WHAT THE TASK ASKS
In the material below, find the line containing "tan brick G10:I10" and the line containing "none -> pink plate E6:F6 level 1", then reproduce exactly both of them and every line between, and nothing else.
*** RECORDS FOR THIS TASK
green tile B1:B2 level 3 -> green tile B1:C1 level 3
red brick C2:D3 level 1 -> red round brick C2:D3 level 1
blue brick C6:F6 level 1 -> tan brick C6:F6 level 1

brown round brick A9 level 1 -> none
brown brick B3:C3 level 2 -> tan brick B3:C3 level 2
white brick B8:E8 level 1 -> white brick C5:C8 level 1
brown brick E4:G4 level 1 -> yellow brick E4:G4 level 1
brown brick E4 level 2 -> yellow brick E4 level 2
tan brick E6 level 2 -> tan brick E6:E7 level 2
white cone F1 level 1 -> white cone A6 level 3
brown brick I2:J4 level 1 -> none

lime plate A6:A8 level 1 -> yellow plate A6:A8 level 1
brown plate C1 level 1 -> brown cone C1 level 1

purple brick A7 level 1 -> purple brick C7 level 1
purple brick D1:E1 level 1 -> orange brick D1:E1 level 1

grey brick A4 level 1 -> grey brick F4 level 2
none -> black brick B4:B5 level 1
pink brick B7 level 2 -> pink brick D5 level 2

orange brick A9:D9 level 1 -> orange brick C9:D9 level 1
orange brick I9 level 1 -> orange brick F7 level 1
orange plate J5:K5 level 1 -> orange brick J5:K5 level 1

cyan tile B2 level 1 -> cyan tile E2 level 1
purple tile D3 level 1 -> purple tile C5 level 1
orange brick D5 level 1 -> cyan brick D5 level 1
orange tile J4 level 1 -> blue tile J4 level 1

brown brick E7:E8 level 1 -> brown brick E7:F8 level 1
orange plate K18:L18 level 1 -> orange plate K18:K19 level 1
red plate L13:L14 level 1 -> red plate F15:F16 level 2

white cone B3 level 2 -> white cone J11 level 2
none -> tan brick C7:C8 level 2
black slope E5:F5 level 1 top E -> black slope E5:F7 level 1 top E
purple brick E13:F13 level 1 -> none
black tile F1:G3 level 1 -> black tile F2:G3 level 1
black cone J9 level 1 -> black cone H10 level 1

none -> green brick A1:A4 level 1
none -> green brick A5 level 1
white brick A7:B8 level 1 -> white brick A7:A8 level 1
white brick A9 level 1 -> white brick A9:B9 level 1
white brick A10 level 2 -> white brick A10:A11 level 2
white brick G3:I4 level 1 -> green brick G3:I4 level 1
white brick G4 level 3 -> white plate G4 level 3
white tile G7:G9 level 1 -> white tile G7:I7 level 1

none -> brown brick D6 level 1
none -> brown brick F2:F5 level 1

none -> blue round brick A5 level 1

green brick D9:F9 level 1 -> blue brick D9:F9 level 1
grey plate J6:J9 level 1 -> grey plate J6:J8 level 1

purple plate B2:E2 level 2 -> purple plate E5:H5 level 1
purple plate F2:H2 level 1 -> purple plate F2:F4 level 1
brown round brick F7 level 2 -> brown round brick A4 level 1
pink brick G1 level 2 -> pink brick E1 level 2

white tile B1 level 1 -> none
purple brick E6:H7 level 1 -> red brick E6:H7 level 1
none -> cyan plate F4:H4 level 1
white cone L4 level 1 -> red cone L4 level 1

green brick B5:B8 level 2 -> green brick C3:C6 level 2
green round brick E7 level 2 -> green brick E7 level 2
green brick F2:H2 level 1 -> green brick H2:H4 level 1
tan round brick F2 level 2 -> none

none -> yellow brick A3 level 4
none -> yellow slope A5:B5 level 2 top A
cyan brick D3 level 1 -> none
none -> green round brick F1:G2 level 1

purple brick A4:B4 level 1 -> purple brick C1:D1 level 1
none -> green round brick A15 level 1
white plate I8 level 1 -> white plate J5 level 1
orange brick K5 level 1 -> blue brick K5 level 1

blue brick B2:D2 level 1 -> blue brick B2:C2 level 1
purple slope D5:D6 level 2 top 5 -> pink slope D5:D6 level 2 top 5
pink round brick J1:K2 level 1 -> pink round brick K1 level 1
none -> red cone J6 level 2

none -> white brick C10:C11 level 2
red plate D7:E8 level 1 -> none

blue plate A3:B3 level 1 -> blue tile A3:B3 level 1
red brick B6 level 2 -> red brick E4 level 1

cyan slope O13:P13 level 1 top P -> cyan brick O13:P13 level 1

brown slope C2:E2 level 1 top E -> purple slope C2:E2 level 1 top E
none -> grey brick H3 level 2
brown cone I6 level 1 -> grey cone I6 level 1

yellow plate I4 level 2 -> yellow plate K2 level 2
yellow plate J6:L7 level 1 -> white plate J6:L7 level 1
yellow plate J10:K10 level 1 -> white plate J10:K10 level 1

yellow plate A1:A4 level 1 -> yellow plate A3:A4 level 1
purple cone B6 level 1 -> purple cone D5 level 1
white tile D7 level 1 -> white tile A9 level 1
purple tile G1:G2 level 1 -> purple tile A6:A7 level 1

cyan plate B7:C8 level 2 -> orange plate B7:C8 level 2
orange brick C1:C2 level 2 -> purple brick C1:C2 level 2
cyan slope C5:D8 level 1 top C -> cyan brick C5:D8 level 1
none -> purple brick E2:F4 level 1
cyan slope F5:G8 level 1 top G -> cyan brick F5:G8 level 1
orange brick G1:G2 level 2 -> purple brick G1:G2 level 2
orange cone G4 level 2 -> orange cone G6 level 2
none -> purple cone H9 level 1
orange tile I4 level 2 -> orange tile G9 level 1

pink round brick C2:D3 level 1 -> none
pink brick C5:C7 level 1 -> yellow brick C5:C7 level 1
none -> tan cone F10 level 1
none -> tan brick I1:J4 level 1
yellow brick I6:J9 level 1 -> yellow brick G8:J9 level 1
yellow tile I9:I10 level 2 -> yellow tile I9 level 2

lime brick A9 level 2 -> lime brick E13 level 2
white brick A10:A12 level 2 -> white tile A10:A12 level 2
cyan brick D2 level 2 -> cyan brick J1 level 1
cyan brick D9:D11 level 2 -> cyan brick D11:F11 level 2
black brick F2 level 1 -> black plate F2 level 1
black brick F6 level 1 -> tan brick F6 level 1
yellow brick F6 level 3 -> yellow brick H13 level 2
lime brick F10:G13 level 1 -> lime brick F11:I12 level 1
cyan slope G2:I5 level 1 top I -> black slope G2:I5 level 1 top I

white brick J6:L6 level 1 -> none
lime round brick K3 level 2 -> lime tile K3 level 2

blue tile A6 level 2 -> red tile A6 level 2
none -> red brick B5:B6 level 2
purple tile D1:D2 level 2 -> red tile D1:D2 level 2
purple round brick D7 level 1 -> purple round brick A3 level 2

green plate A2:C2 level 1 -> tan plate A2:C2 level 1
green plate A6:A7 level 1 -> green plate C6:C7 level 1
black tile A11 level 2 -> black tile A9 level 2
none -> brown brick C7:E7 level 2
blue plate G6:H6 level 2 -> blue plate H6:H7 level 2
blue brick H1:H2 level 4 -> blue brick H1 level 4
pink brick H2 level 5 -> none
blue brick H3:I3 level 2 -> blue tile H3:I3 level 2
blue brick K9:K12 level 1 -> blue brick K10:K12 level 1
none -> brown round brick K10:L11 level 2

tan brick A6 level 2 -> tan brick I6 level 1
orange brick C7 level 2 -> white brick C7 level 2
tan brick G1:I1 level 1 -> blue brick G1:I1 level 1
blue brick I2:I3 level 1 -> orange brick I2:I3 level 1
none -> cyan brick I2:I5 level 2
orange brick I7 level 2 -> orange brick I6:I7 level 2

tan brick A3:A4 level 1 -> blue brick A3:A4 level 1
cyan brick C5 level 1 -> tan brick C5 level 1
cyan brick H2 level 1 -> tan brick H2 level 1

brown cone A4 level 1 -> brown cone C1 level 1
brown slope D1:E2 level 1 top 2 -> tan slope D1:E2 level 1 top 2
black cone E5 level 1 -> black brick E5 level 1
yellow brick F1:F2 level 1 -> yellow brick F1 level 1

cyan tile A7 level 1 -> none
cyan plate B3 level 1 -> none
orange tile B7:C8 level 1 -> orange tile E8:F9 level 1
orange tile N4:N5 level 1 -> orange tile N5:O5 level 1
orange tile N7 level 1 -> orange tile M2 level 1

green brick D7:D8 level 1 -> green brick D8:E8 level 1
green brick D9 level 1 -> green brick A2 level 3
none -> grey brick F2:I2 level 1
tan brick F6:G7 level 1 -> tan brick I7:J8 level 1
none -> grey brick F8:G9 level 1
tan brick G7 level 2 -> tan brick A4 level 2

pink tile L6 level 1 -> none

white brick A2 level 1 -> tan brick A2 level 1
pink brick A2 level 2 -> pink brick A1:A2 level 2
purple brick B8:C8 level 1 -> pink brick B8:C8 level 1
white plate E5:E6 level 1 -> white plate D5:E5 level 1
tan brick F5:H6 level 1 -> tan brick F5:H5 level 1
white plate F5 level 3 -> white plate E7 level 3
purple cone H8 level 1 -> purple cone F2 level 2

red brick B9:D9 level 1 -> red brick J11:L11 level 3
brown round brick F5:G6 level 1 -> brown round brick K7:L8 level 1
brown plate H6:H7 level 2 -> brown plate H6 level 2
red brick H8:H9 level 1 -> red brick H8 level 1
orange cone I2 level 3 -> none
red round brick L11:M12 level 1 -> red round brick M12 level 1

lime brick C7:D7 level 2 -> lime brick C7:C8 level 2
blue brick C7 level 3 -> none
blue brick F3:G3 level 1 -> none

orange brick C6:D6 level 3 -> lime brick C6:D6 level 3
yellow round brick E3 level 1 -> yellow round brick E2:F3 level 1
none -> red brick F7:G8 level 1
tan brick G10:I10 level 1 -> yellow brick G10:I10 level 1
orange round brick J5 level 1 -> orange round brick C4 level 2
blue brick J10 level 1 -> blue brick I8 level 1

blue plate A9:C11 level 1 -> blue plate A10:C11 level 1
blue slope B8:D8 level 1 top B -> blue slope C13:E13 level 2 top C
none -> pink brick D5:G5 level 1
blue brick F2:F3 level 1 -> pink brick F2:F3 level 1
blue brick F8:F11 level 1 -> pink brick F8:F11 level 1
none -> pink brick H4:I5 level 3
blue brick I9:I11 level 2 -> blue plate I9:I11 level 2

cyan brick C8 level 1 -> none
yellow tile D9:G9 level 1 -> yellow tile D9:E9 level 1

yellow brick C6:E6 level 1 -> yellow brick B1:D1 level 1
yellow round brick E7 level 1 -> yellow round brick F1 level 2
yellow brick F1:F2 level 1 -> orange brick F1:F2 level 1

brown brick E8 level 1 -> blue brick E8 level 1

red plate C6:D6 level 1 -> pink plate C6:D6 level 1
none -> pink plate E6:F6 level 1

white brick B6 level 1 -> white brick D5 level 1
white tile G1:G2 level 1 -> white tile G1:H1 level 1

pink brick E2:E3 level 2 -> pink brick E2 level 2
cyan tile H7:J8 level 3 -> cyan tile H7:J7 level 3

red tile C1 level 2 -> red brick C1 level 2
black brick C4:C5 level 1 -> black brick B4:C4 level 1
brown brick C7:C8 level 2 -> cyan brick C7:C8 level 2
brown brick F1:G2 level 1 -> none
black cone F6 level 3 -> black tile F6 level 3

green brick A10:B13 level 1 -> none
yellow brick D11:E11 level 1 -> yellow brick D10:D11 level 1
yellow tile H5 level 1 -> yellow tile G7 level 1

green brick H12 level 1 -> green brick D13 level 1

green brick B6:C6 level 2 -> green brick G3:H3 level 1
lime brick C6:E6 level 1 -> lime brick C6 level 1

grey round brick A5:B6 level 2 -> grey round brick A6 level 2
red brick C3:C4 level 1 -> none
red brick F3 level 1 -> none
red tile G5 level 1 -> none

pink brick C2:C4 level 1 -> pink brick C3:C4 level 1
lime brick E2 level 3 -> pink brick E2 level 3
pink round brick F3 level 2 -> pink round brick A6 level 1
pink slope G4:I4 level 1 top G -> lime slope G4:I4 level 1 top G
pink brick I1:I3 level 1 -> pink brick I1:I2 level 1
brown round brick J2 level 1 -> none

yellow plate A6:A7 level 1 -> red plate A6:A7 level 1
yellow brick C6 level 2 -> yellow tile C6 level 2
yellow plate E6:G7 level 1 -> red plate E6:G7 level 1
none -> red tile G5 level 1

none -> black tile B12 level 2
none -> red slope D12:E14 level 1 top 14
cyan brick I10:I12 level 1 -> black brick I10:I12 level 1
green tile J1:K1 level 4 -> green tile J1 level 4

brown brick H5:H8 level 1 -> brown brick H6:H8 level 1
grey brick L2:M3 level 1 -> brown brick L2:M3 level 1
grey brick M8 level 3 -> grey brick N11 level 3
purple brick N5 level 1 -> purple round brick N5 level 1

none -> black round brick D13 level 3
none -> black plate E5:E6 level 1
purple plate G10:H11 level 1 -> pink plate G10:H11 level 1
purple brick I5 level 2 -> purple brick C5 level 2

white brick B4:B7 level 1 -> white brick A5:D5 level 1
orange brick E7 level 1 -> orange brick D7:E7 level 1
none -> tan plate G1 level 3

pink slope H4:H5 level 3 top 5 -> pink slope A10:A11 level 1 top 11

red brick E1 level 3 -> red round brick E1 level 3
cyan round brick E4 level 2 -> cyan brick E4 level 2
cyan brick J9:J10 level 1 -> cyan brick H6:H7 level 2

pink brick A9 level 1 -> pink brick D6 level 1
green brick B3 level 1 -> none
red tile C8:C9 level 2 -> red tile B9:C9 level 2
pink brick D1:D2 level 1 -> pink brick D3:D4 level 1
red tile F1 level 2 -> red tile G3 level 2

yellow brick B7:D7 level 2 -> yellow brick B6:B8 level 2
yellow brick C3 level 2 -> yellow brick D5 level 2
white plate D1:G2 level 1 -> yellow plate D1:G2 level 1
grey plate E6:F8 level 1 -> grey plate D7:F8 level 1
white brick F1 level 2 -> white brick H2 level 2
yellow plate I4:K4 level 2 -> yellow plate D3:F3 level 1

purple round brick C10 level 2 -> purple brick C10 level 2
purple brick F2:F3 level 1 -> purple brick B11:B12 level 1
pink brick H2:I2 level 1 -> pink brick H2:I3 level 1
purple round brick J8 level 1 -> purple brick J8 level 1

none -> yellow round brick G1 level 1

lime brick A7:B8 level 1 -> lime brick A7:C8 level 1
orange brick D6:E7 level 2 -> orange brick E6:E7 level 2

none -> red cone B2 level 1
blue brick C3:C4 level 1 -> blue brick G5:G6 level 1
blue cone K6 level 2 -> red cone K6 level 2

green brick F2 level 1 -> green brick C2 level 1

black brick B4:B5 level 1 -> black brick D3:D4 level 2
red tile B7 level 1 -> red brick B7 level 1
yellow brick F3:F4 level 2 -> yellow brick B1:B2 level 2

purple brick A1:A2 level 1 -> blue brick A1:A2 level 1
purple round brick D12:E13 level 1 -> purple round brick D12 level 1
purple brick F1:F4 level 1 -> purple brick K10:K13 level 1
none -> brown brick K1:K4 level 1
******
RESPONSE BELOW
tan brick G10:I10 level 1 -> yellow brick G10:I10 level 1
orange round brick J5 level 1 -> orange round brick C4 level 2
blue brick J10 level 1 -> blue brick I8 level 1

blue plate A9:C11 level 1 -> blue plate A10:C11 level 1
blue slope B8:D8 level 1 top B -> blue slope C13:E13 level 2 top C
none -> pink brick D5:G5 level 1
blue brick F2:F3 level 1 -> pink brick F2:F3 level 1
blue brick F8:F11 level 1 -> pink brick F8:F11 level 1
none -> pink brick H4:I5 level 3
blue brick I9:I11 level 2 -> blue plate I9:I11 level 2

cyan brick C8 level 1 -> none
yellow tile D9:G9 level 1 -> yellow tile D9:E9 level 1

yellow brick C6:E6 level 1 -> yellow brick B1:D1 level 1
yellow round brick E7 level 1 -> yellow round brick F1 level 2
yellow brick F1:F2 level 1 -> orange brick F1:F2 level 1

brown brick E8 level 1 -> blue brick E8 level 1

red plate C6:D6 level 1 -> pink plate C6:D6 level 1
none -> pink plate E6:F6 level 1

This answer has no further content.